**Task objective:**
Would you copy out the following entries exactly, without any of the pictures?

(Before-and-after change records)
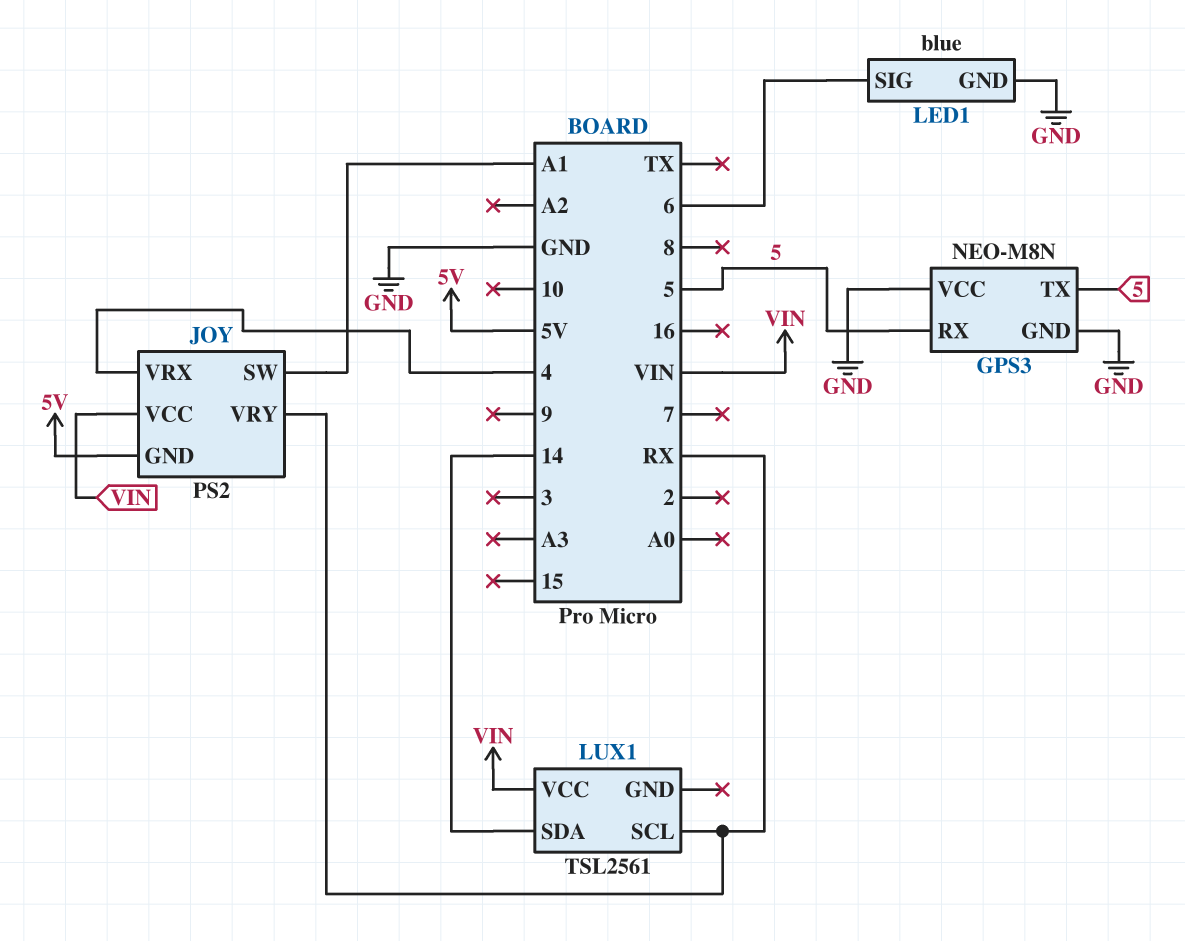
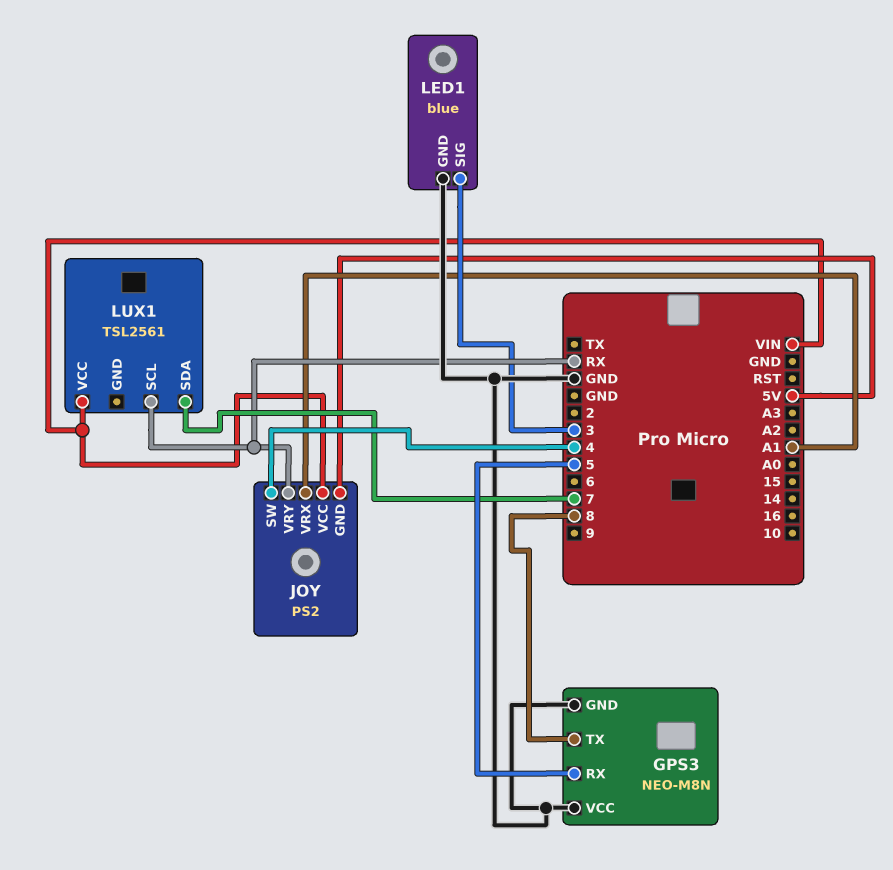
GPS3 pin TX: 5 -> 8
JOY pin SW: A1 -> 4
JOY pin VRX: 4 -> A1
LED1 pin SIG: 6 -> 3
LUX1 pin SDA: 14 -> 7

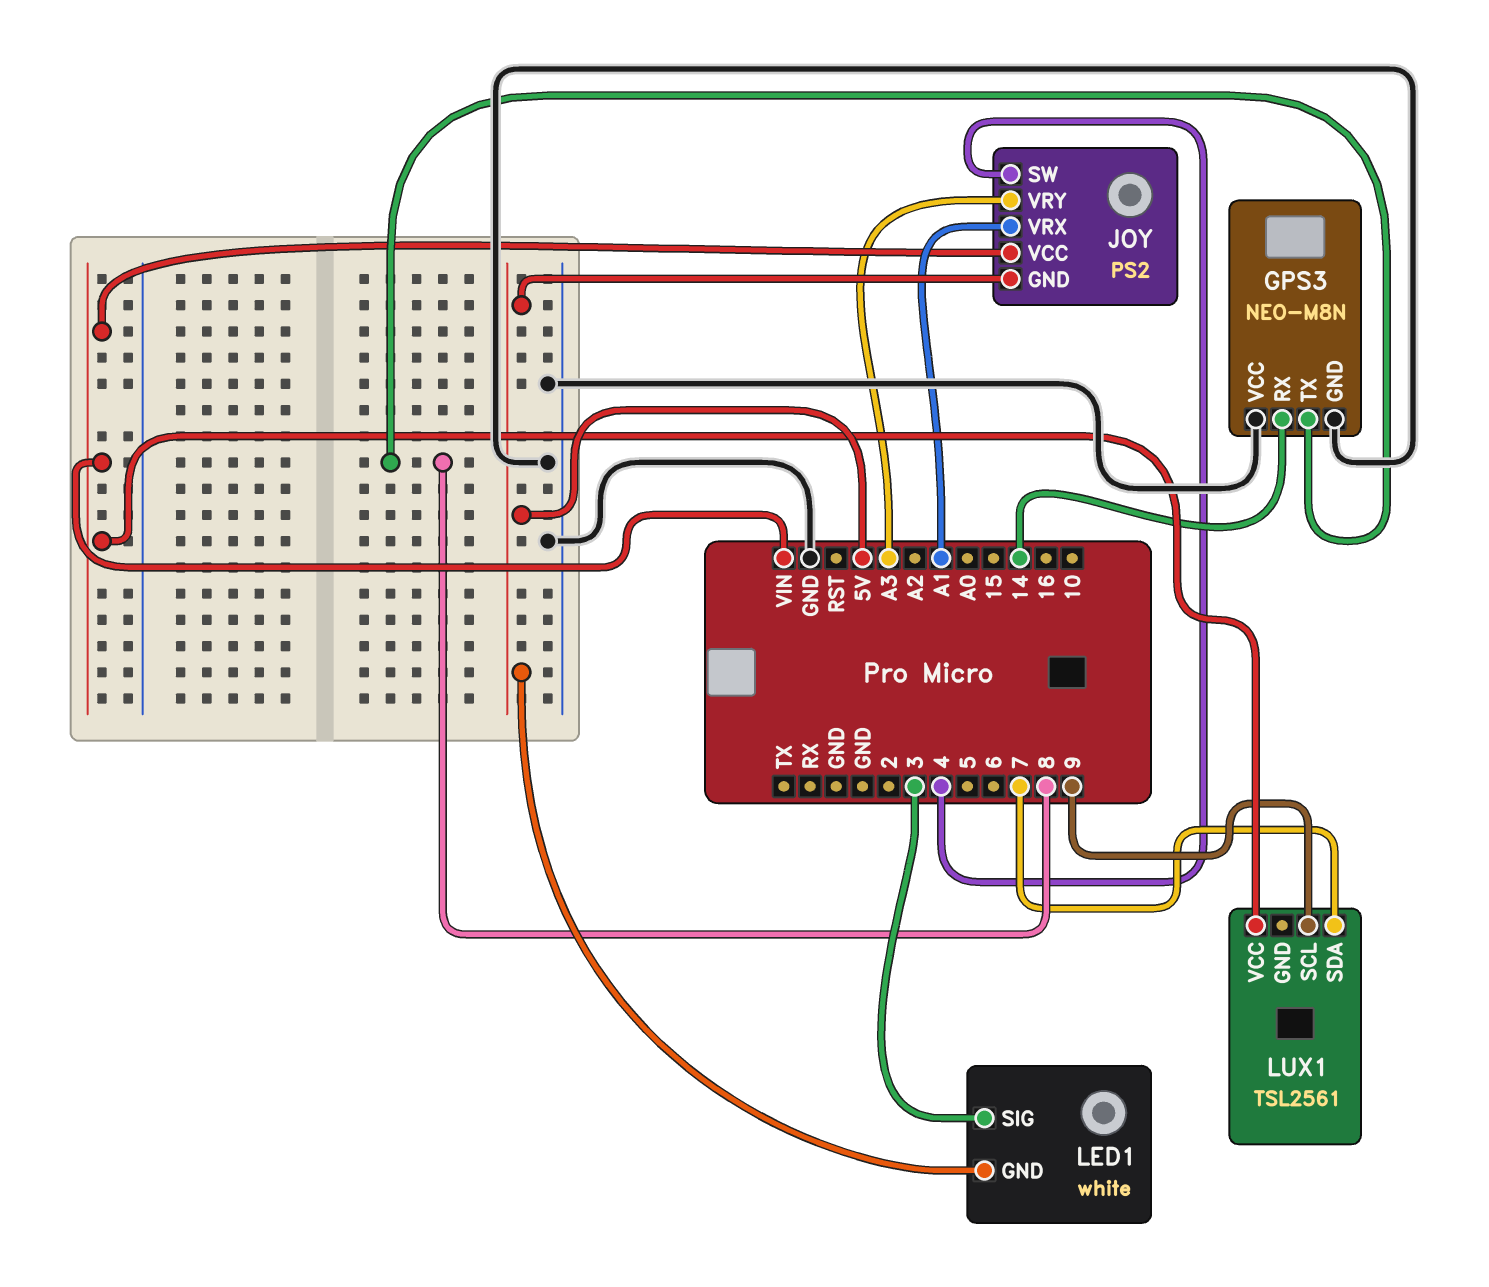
GPS3 pin RX: 5 -> 14
JOY pin VRY: RX -> A3
LED1: blue -> white
LED1 pin GND: GND -> 5V
LUX1 pin SCL: RX -> 9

**Result:**
GPS3 pin TX: 5 -> 8
JOY pin SW: A1 -> 4
JOY pin VRX: 4 -> A1
LED1 pin SIG: 6 -> 3
LUX1 pin SDA: 14 -> 7

GPS3 pin RX: 5 -> 14
JOY pin VRY: RX -> A3
LED1: blue -> white
LED1 pin GND: GND -> 5V
LUX1 pin SCL: RX -> 9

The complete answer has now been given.